Task data:

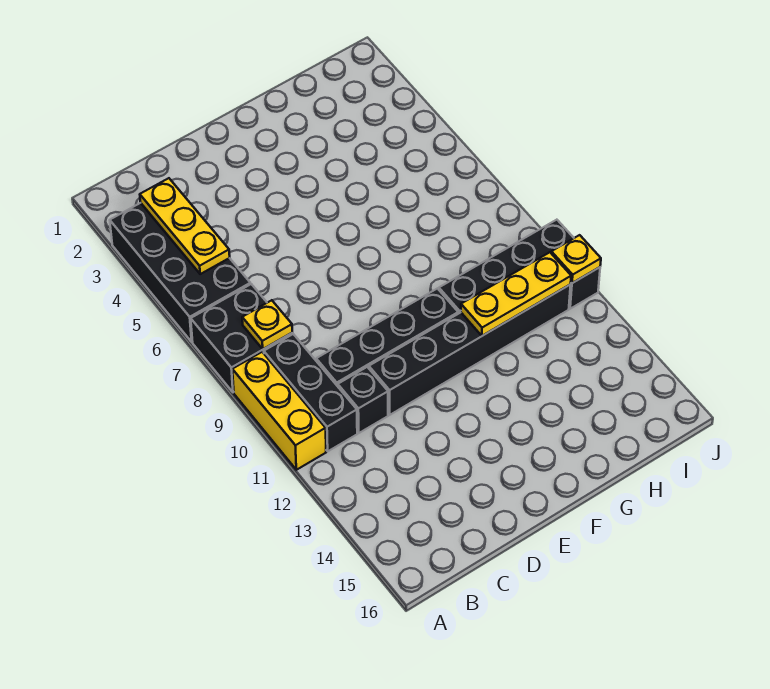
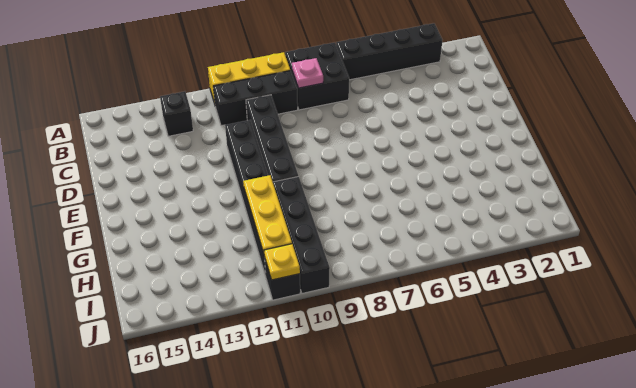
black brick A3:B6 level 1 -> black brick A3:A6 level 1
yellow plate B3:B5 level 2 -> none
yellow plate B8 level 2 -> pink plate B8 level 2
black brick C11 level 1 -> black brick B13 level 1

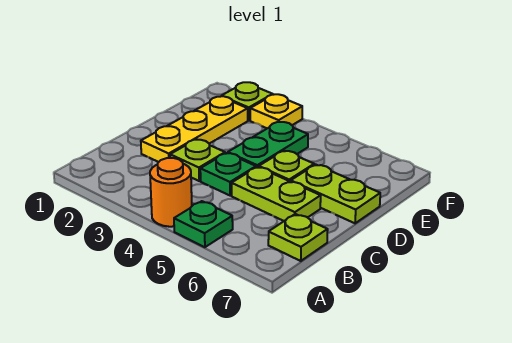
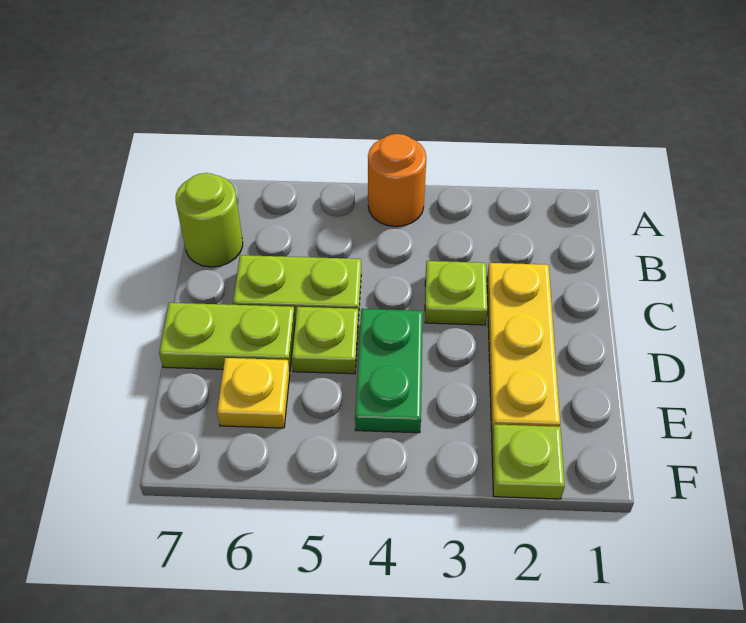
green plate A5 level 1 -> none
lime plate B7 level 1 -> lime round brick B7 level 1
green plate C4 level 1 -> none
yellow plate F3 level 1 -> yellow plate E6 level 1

What is being asked: Give the records above again verbatim, pictures omitted.

Answer box:
black brick A3:B6 level 1 -> black brick A3:A6 level 1
yellow plate B3:B5 level 2 -> none
yellow plate B8 level 2 -> pink plate B8 level 2
black brick C11 level 1 -> black brick B13 level 1

green plate A5 level 1 -> none
lime plate B7 level 1 -> lime round brick B7 level 1
green plate C4 level 1 -> none
yellow plate F3 level 1 -> yellow plate E6 level 1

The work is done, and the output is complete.